What you have to do: Among the lines of the listing below, retype exactly those from the one containing "TFT pin CS: D15 -> D4" through the one containing "SERVO pin PWM: TX0 -> D21", both included. Do not include pictures.

Material for this exercise:
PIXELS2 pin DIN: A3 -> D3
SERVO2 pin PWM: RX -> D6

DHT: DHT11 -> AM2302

...

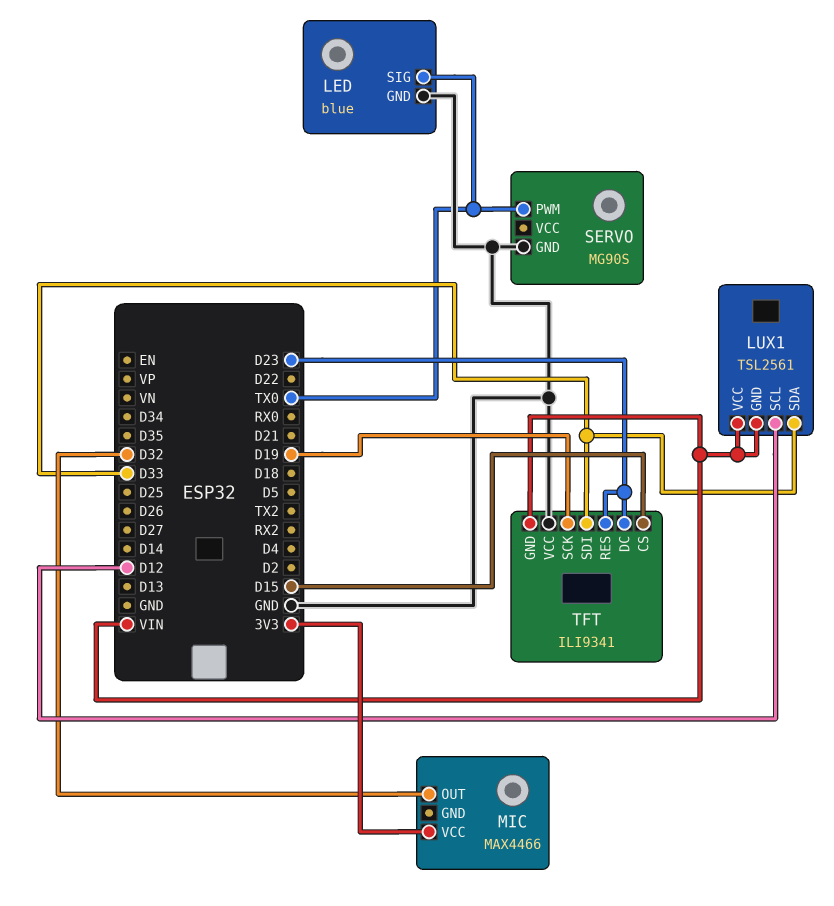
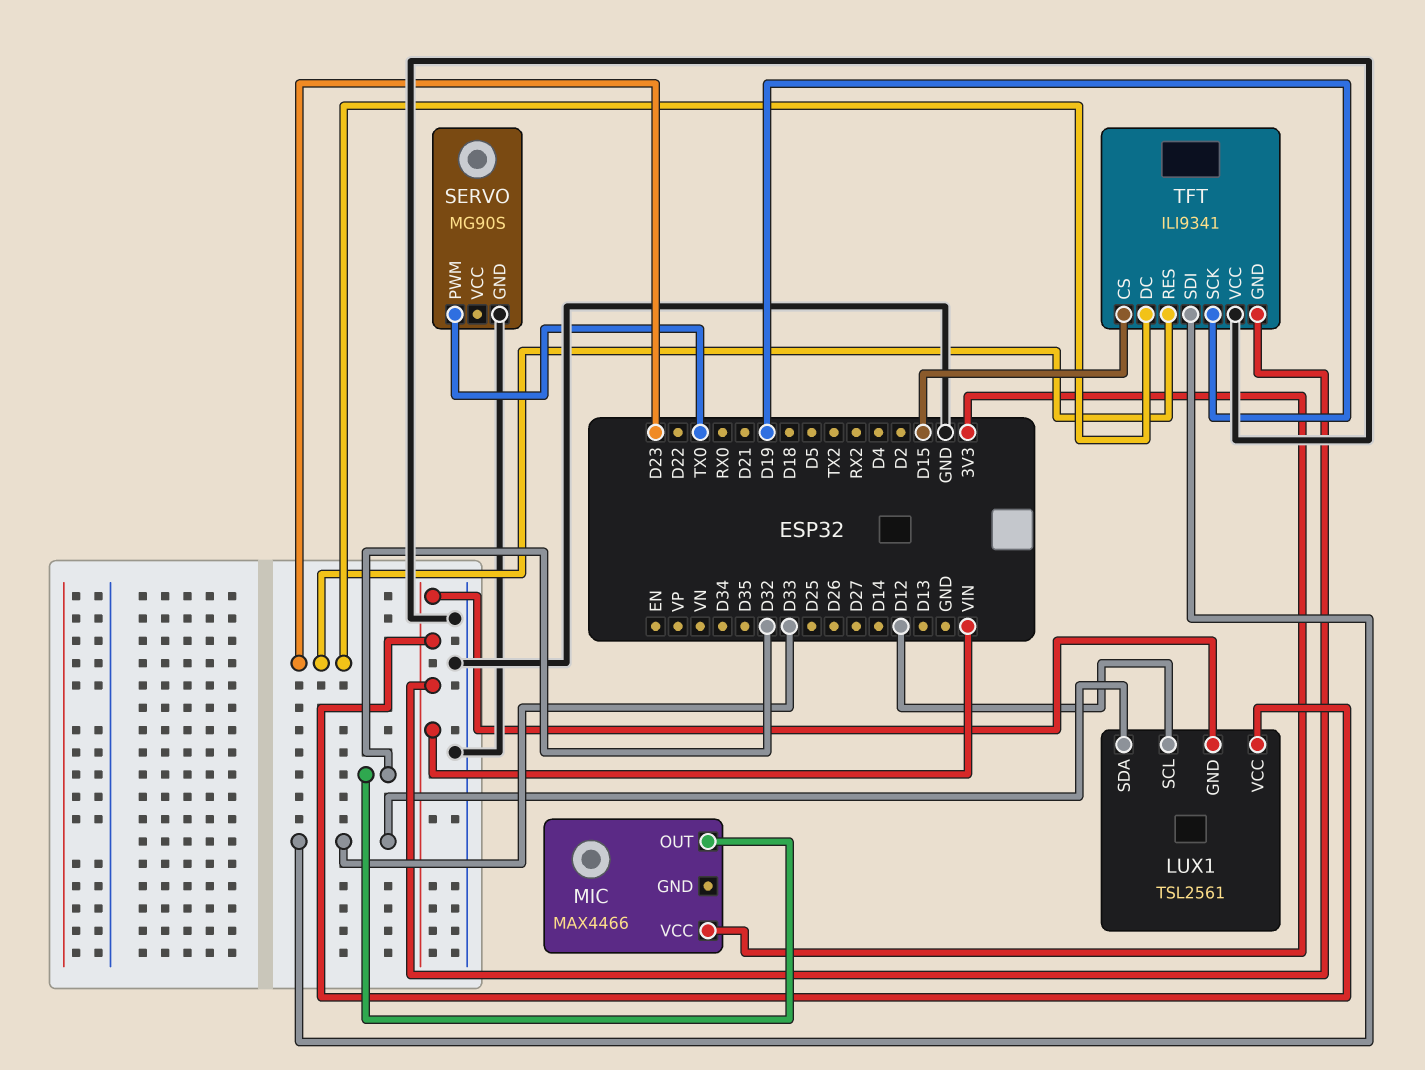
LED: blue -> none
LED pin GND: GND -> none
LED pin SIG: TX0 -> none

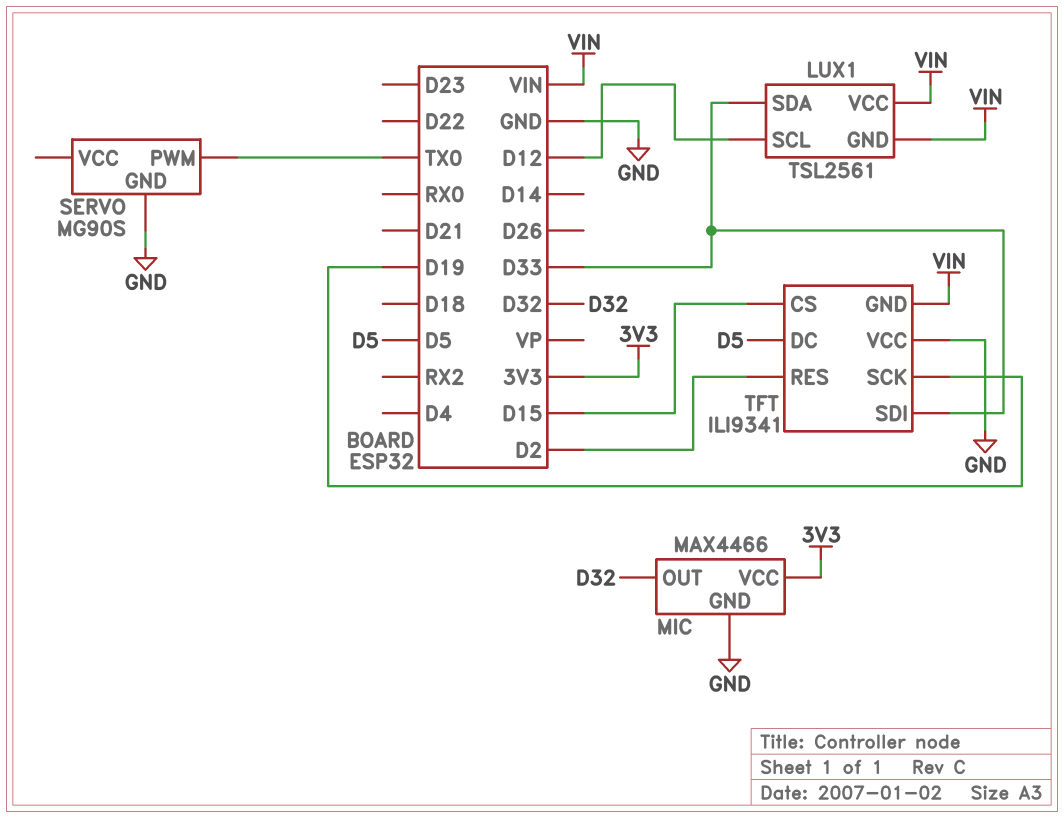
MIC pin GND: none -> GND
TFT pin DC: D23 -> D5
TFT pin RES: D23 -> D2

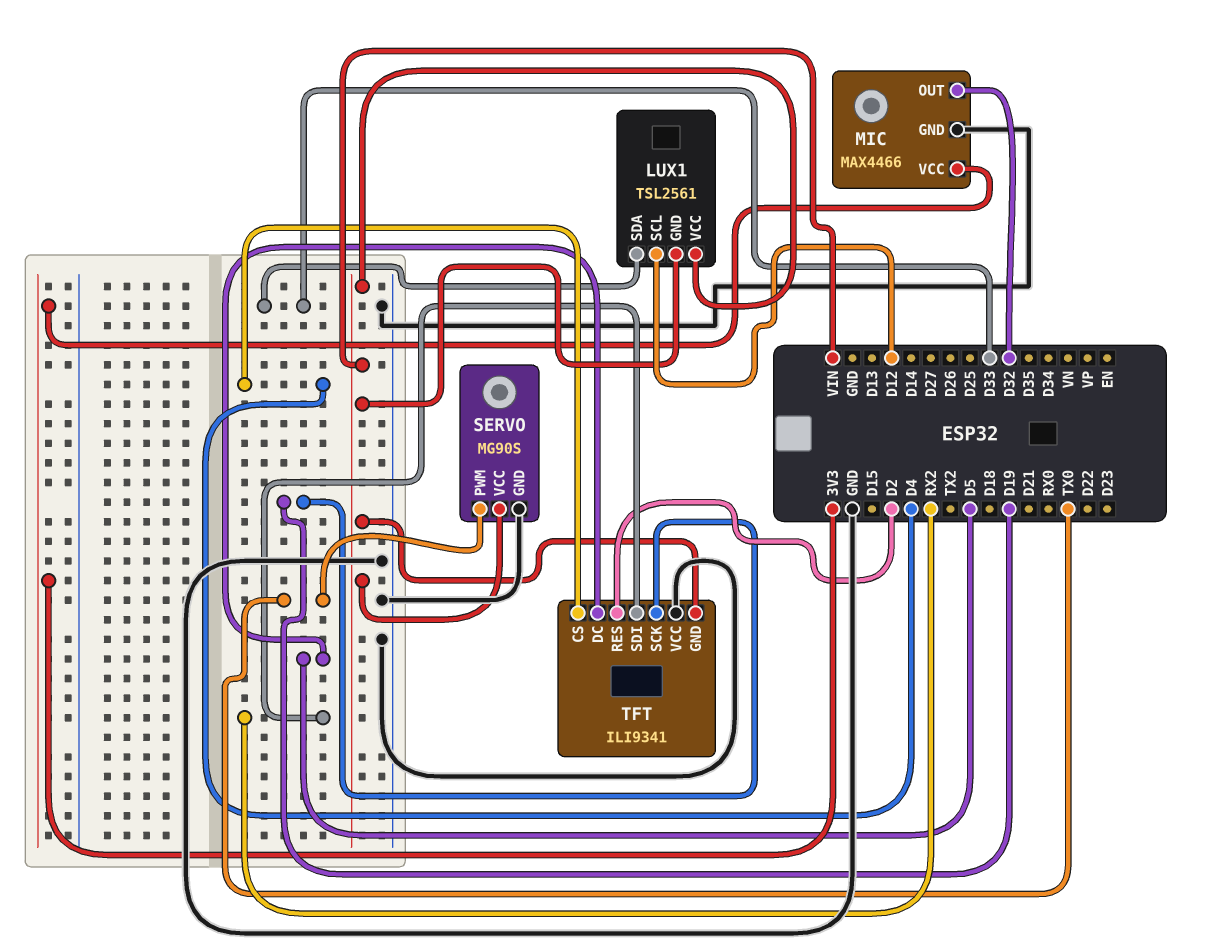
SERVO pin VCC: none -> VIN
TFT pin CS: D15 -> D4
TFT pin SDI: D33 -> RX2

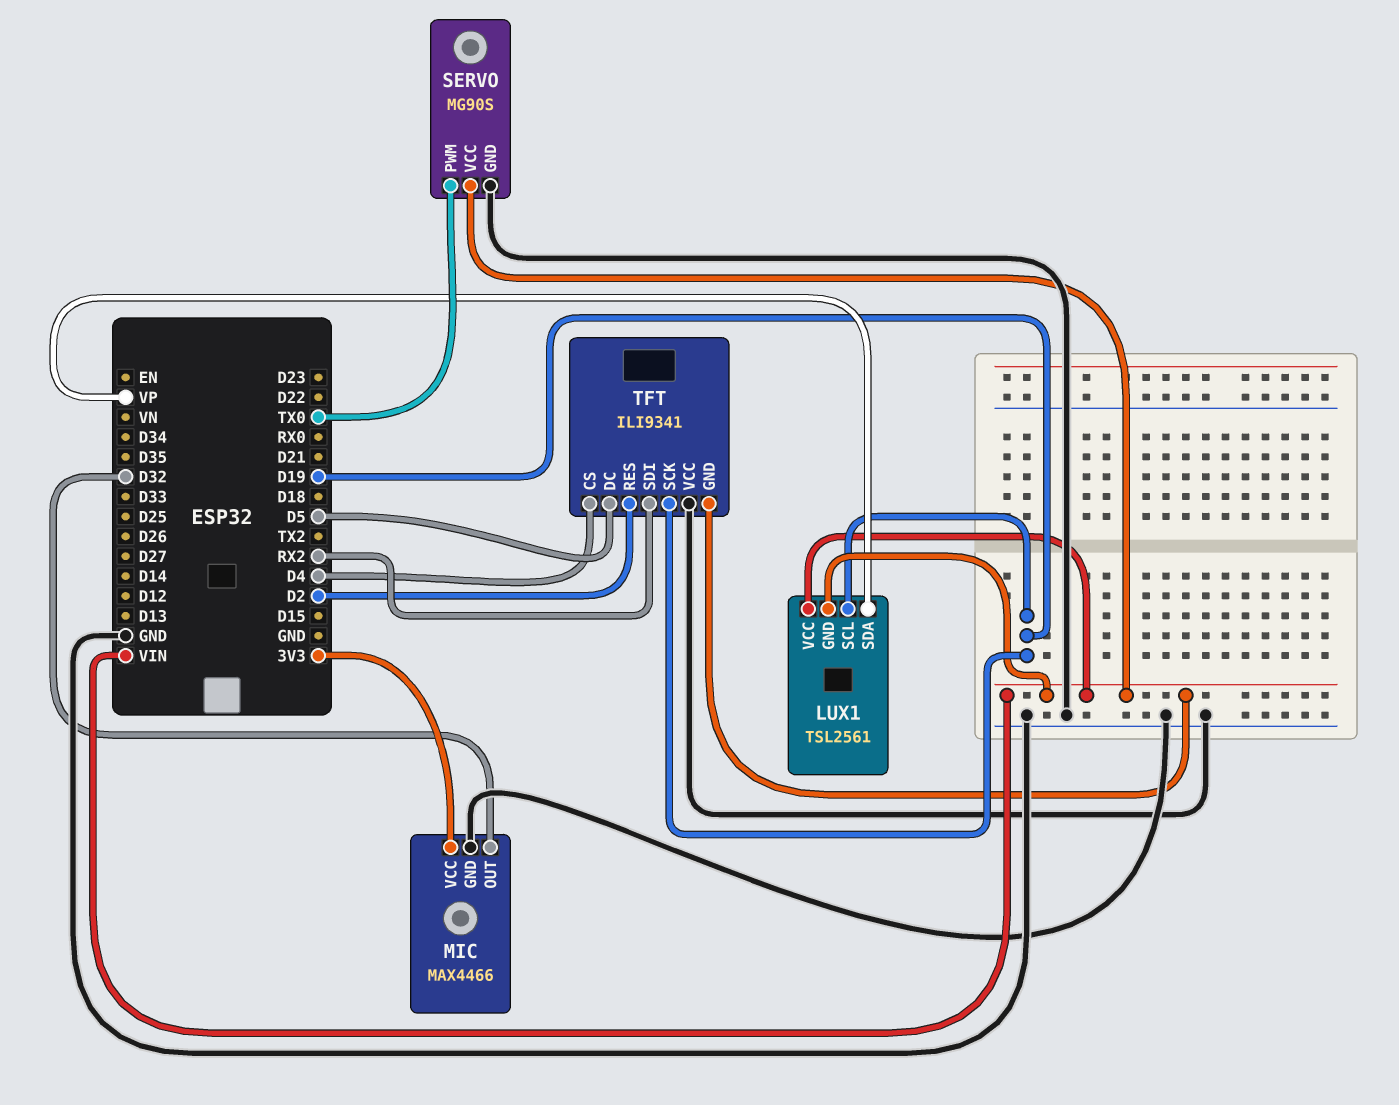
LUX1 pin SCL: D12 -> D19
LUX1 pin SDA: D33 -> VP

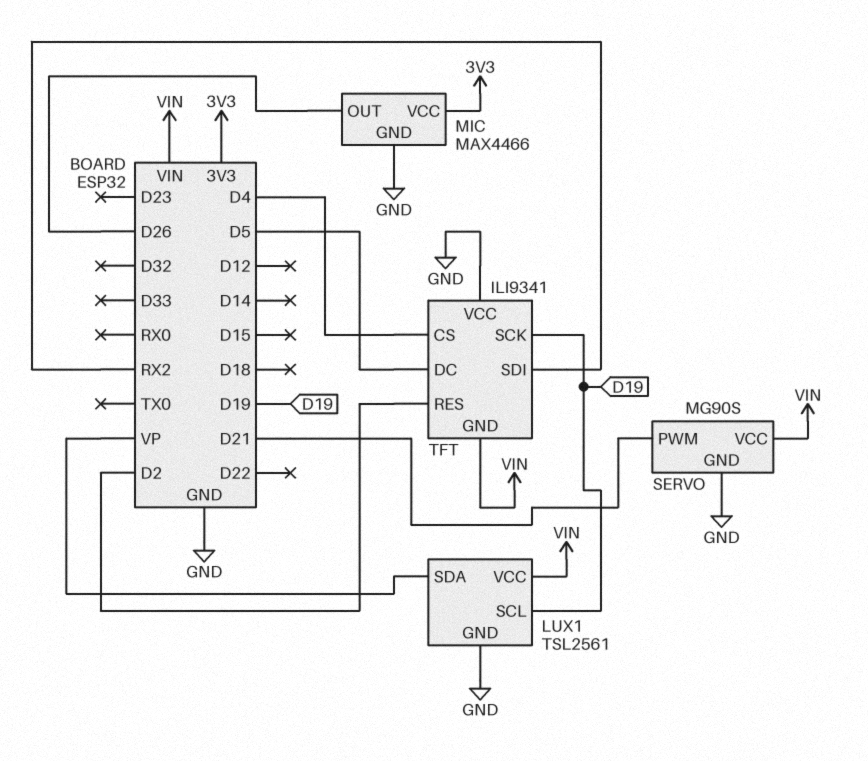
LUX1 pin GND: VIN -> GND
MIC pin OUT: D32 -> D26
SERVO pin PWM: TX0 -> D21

Response:
TFT pin CS: D15 -> D4
TFT pin SDI: D33 -> RX2

LUX1 pin SCL: D12 -> D19
LUX1 pin SDA: D33 -> VP

LUX1 pin GND: VIN -> GND
MIC pin OUT: D32 -> D26
SERVO pin PWM: TX0 -> D21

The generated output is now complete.